-- PROMPT --
From the data below, return the exact lines starting at the line containing "camera: 90 degrees left, 15 degrees up" and ending at the line containing "(289, 249) = (614, 311): none", both included, and nothing else.

-- Stored items --
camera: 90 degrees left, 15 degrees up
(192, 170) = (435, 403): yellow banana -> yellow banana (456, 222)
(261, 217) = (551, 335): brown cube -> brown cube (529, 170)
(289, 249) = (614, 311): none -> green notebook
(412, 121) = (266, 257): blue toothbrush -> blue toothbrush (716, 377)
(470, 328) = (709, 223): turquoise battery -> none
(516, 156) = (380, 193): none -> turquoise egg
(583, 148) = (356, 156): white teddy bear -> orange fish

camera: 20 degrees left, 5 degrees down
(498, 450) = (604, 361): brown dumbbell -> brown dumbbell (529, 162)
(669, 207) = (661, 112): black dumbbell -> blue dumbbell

--

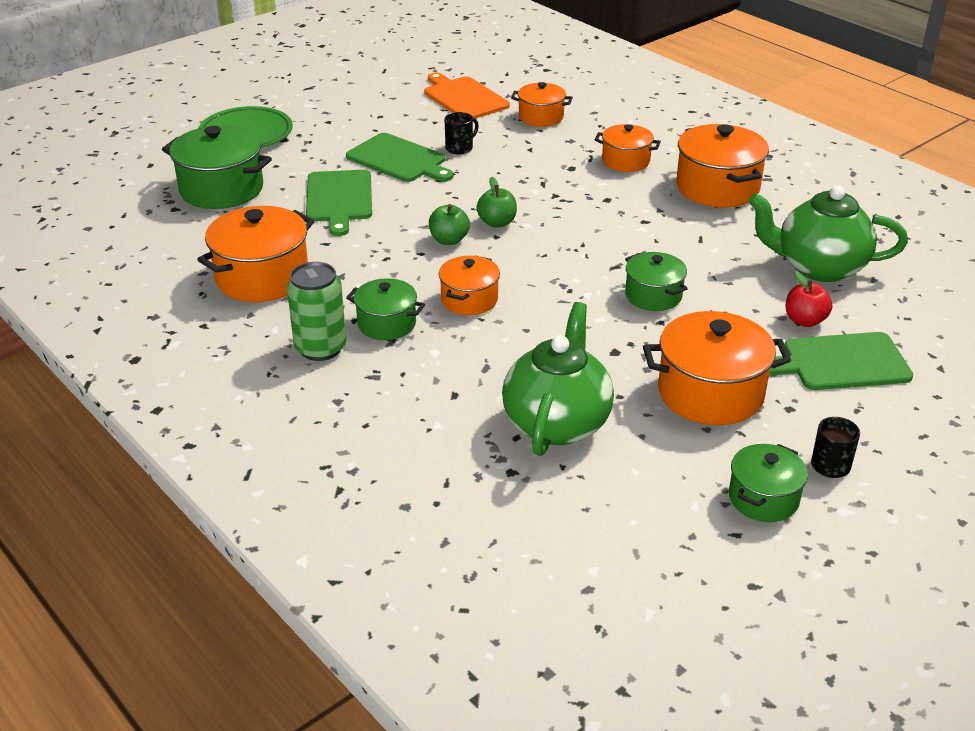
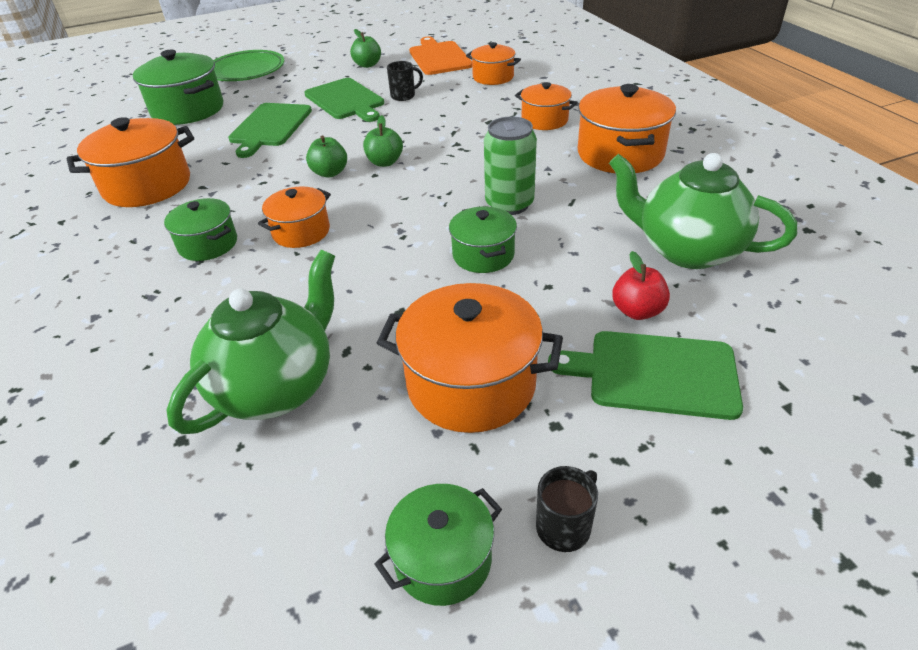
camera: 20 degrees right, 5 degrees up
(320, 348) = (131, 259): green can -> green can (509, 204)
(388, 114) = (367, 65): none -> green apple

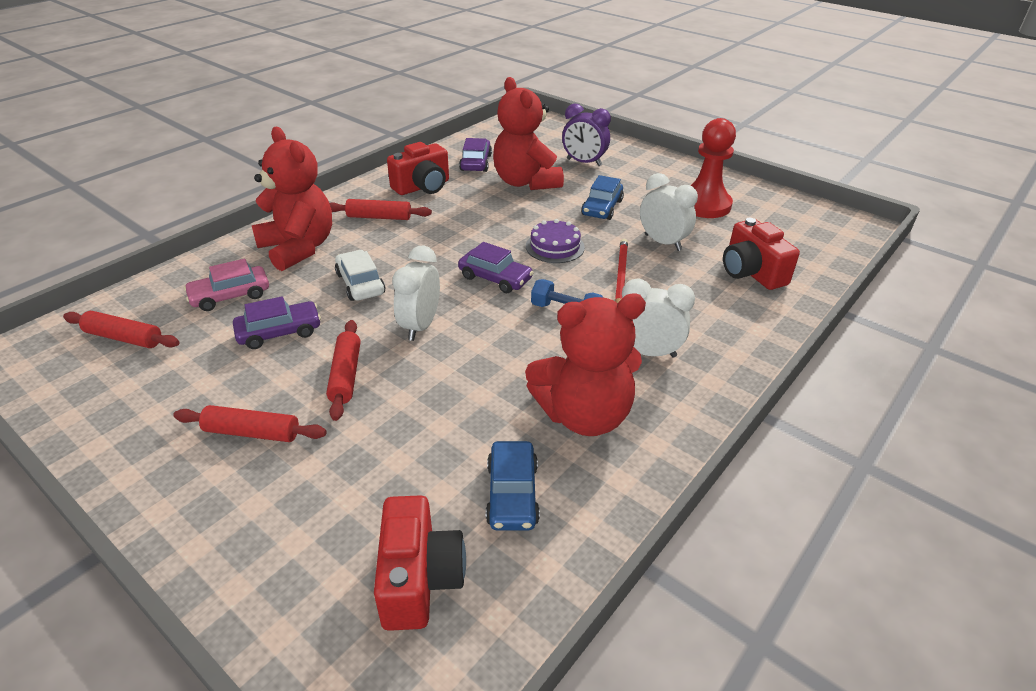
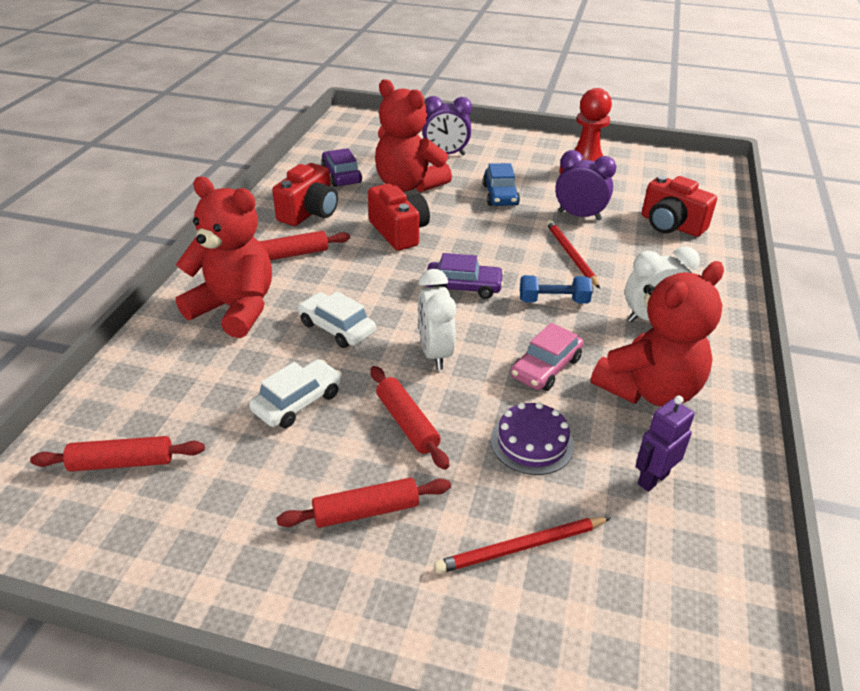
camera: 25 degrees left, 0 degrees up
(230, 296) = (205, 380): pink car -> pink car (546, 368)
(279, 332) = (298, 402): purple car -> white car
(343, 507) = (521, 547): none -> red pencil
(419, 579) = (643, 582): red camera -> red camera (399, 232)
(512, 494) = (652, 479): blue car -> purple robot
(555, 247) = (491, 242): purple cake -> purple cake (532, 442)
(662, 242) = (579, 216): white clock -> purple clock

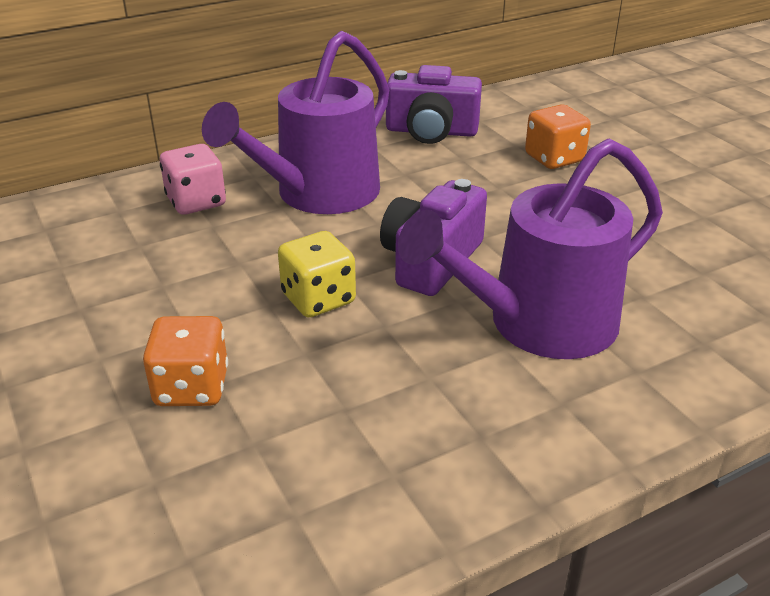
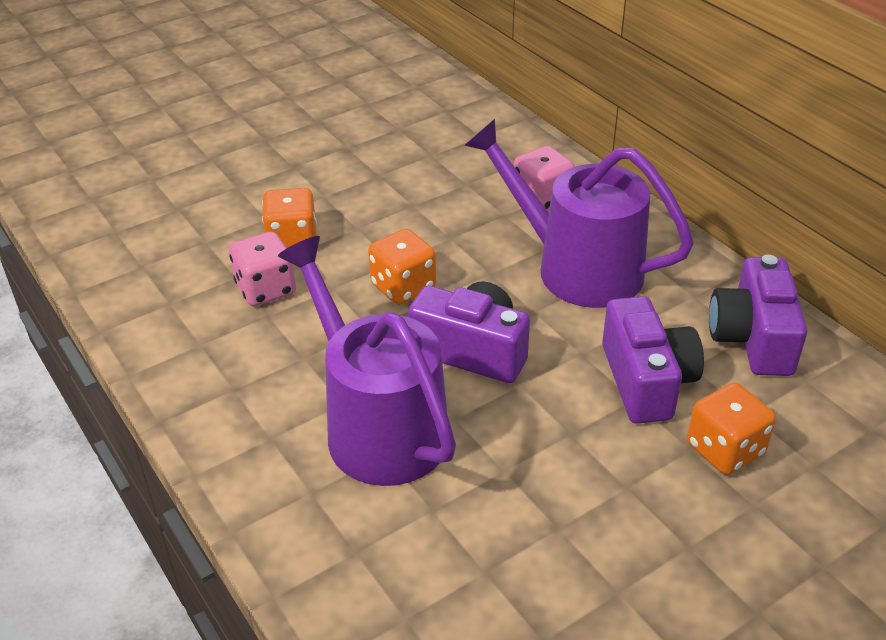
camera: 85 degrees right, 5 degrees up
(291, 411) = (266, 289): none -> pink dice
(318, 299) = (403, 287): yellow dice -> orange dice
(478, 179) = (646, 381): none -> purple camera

-- SOLVED EXERCISE --
camera: 90 degrees left, 15 degrees up
(192, 170) = (435, 403): yellow banana -> yellow banana (456, 222)
(261, 217) = (551, 335): brown cube -> brown cube (529, 170)
(289, 249) = (614, 311): none -> green notebook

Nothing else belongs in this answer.